WHAT IS BEING ASKED:
Skip the pictures and copy all the data that follows exactly.

INFORMATION PROVIDED:

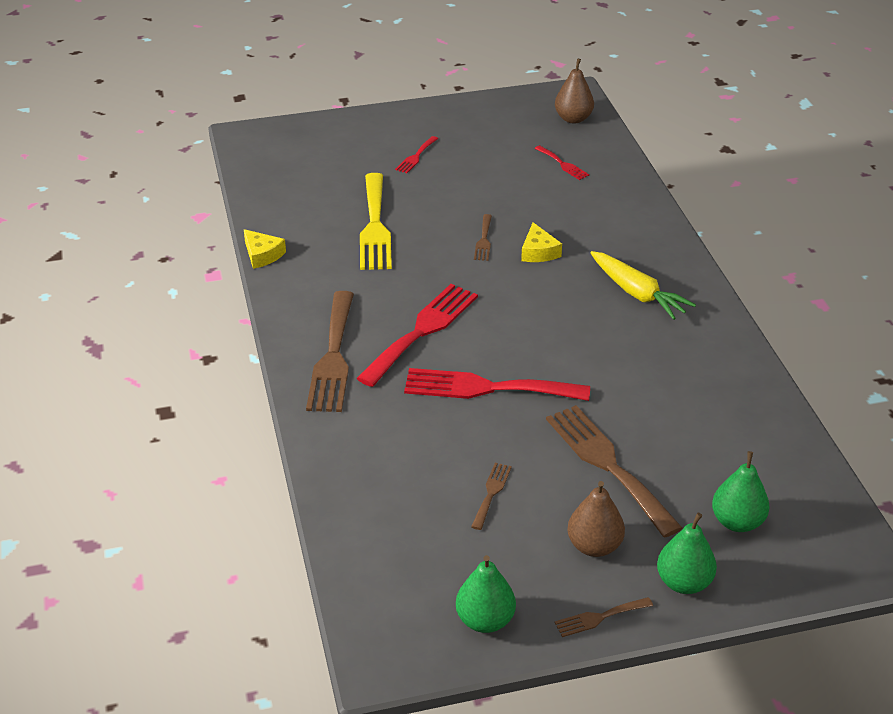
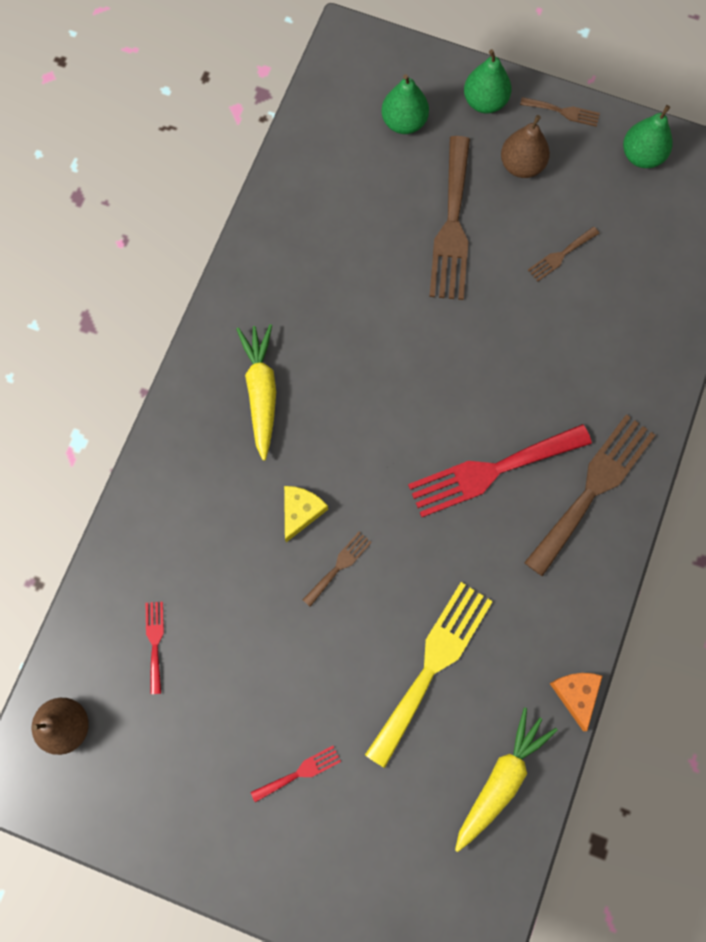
camera: 145 degrees left, 35 degrees up
(262, 255) = (576, 694): yellow cheese -> orange cheese
(284, 202) = (501, 780): none -> yellow carrot
(487, 388) = (484, 364): red fork -> none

RESULT OF THE TASK:
camera: 145 degrees left, 35 degrees up
(262, 255) = (576, 694): yellow cheese -> orange cheese
(284, 202) = (501, 780): none -> yellow carrot
(487, 388) = (484, 364): red fork -> none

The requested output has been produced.